**Data to use:**
|---|
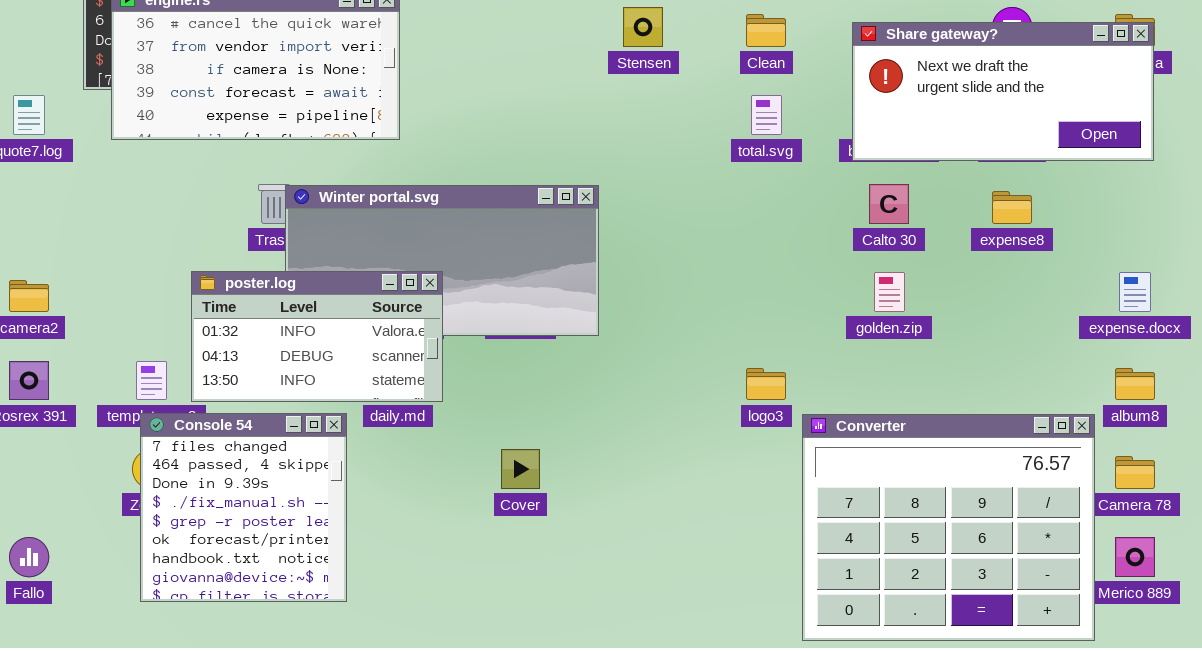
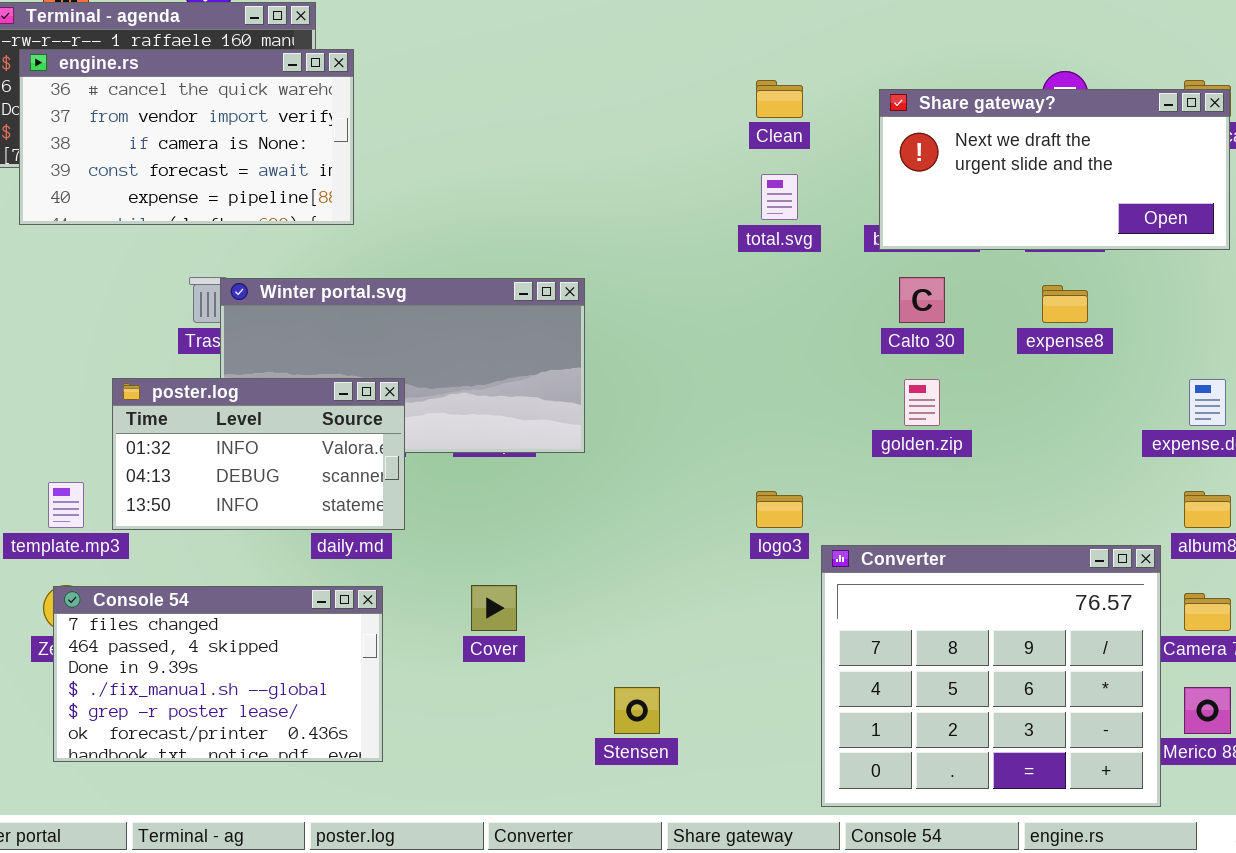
Stensen: [623,7,663,47] -> [614,687,660,734], moved
Console 54: [140,413,347,602] -> [53,586,383,762], resized

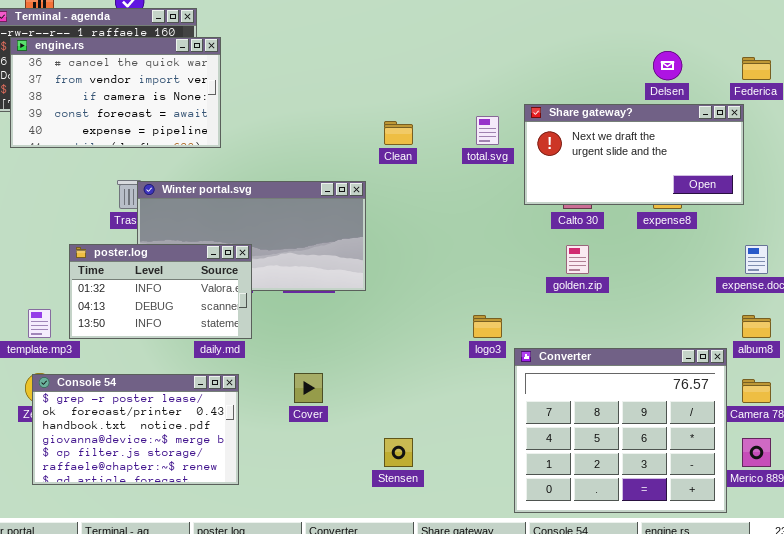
Clean: [756,80,803,118] -> [384,121,413,145], moved
Share gateway?: [879,89,1230,250] -> [524,104,744,205], moved
Console 54: [53,586,383,762] -> [32,374,239,485], scrolled down 4 rows

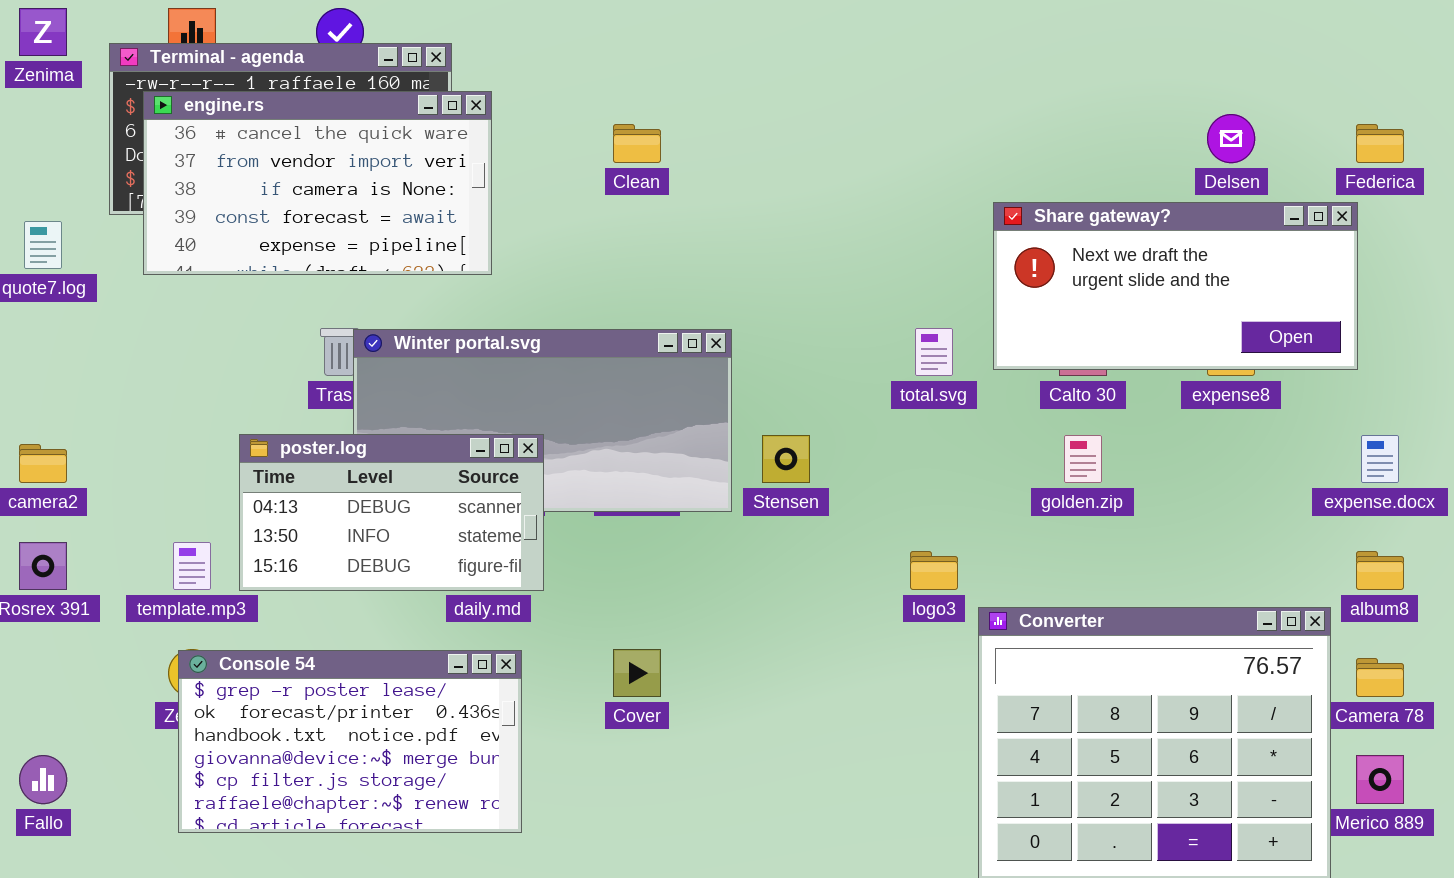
total.svg: [476,116,499,145] -> [915,328,953,376], moved
Clean: [384,121,413,145] -> [613,124,661,163], moved
poster.log: [69,244,252,339] -> [239,434,544,591], scrolled down 1 row
Stensen: [384,438,413,467] -> [762,435,810,483], moved

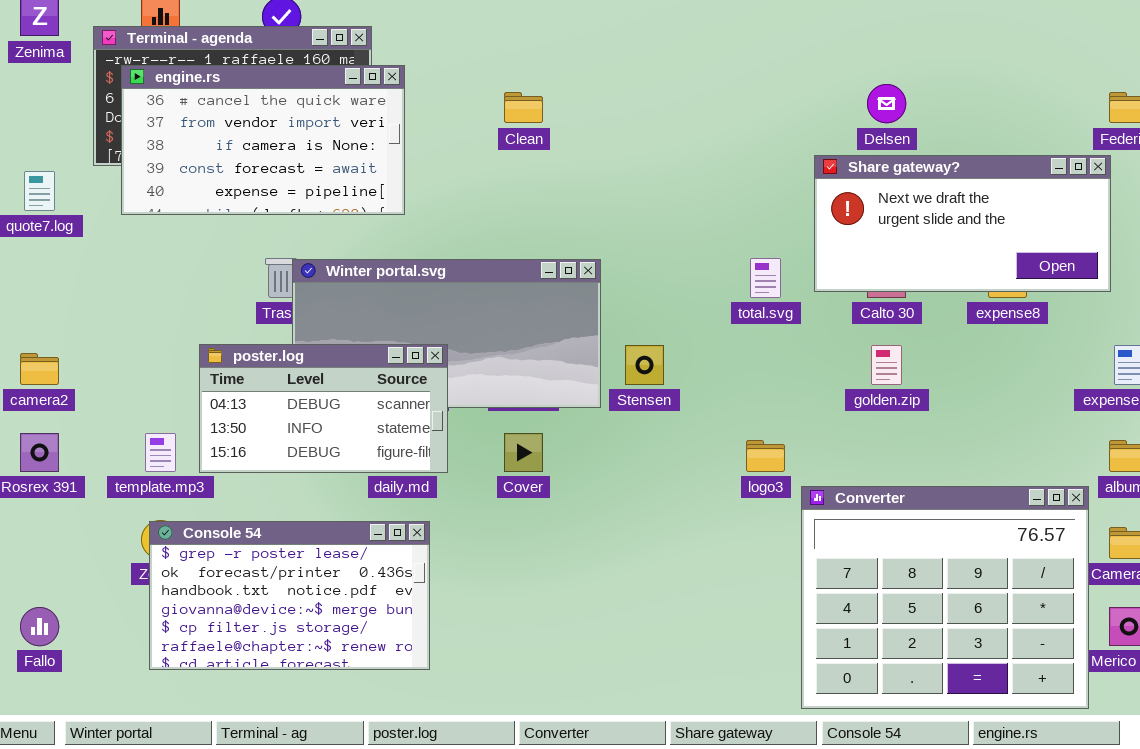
Delsen: [1207,114,1255,163] -> [867,84,906,123], moved
Cover: [613,649,661,697] -> [504,433,543,472], moved

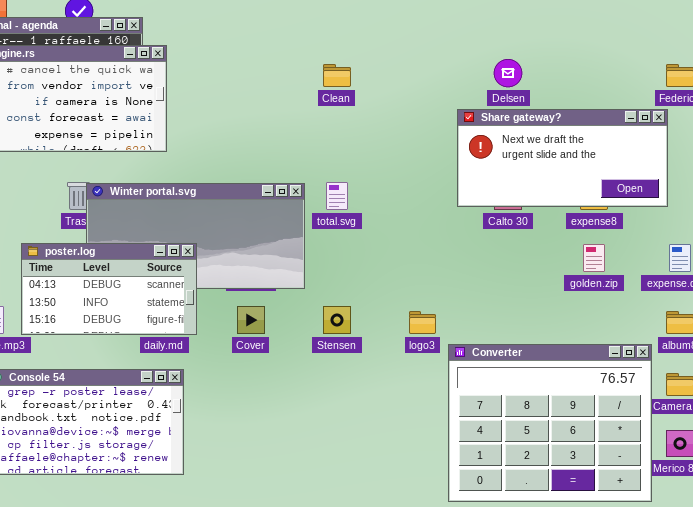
Clean: [504,92,543,123] -> [323,64,351,87], moved
total.svg: [750,258,781,298] -> [326,182,348,210], moved
Stensen: [625,345,664,385] -> [323,306,351,334], moved
golden.zip: [871,345,902,385] -> [583,244,605,272], moved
|---|
**Task statement:** From the entries above, collect every line with the string "Stensen" in it.

**Answer to the exercise:**
Stensen: [623,7,663,47] -> [614,687,660,734], moved
Stensen: [384,438,413,467] -> [762,435,810,483], moved
Stensen: [625,345,664,385] -> [323,306,351,334], moved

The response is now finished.